=== RECORD EXCERPTS ===

---+---

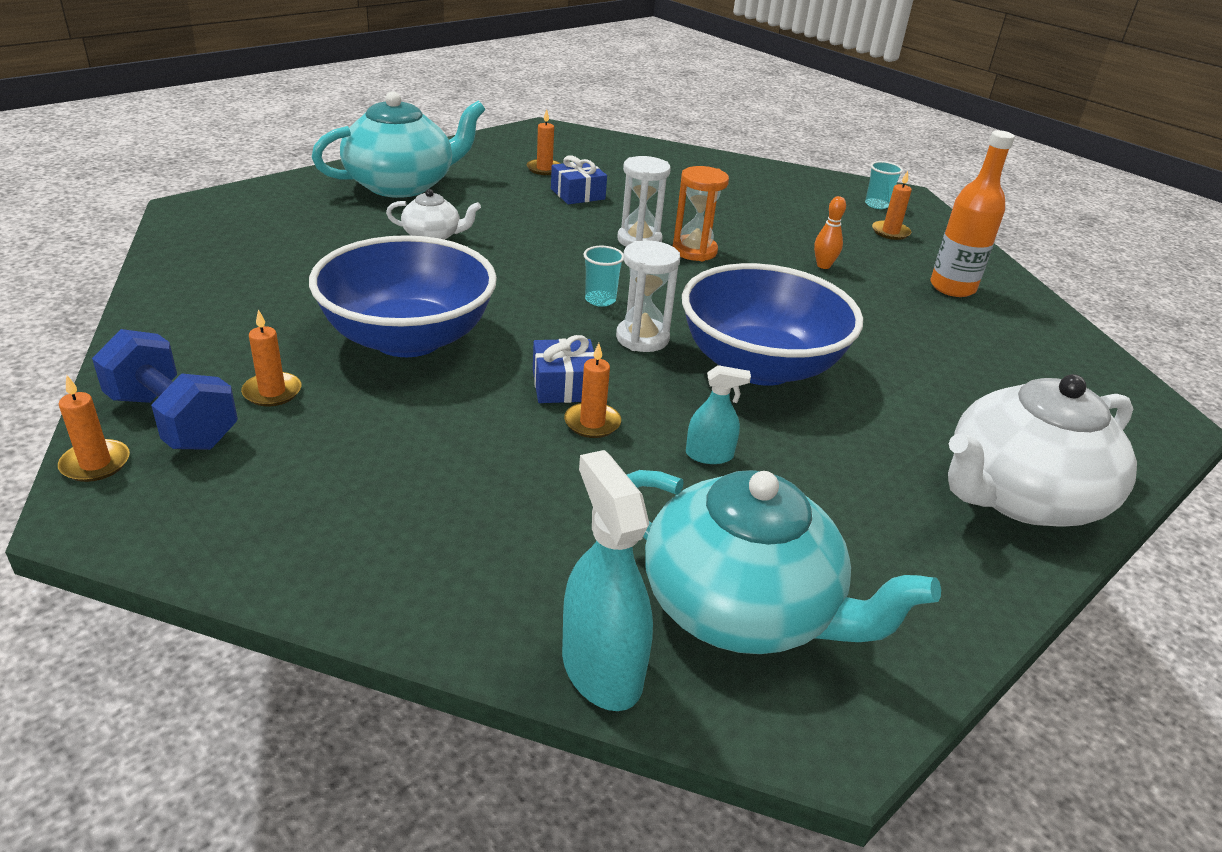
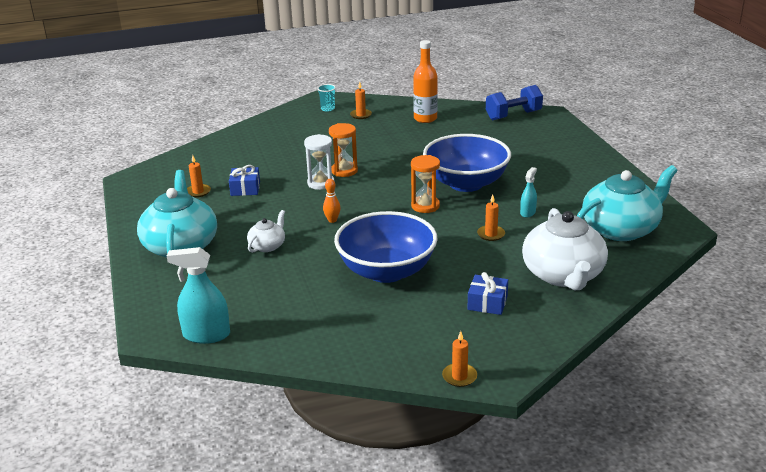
camera: 60 degrees left, 5 degrees down
(173, 420) = (430, 351): blue dumbbell -> blue dumbbell (513, 115)
(272, 392) = (418, 318): orange candle -> none
(564, 385) = (456, 235): blue gift -> blue gift (487, 303)
(600, 300) = (380, 209): turquoise cup -> none
(601, 669) = (642, 264): turquoise spray bottle -> turquoise spray bottle (206, 335)
(642, 338) = (425, 206): white hourglass -> orange hourglass
(823, 266) = (384, 142): orange bowling pin -> orange bowling pin (332, 220)
(1020, 496) = (581, 157): white teapot -> white teapot (563, 275)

---+---

=== THE TASK ===
Which lines above contain the word "white"? Copy each of them.

=== RESULT OF THIS EXERCISE ===
(642, 338) = (425, 206): white hourglass -> orange hourglass
(1020, 496) = (581, 157): white teapot -> white teapot (563, 275)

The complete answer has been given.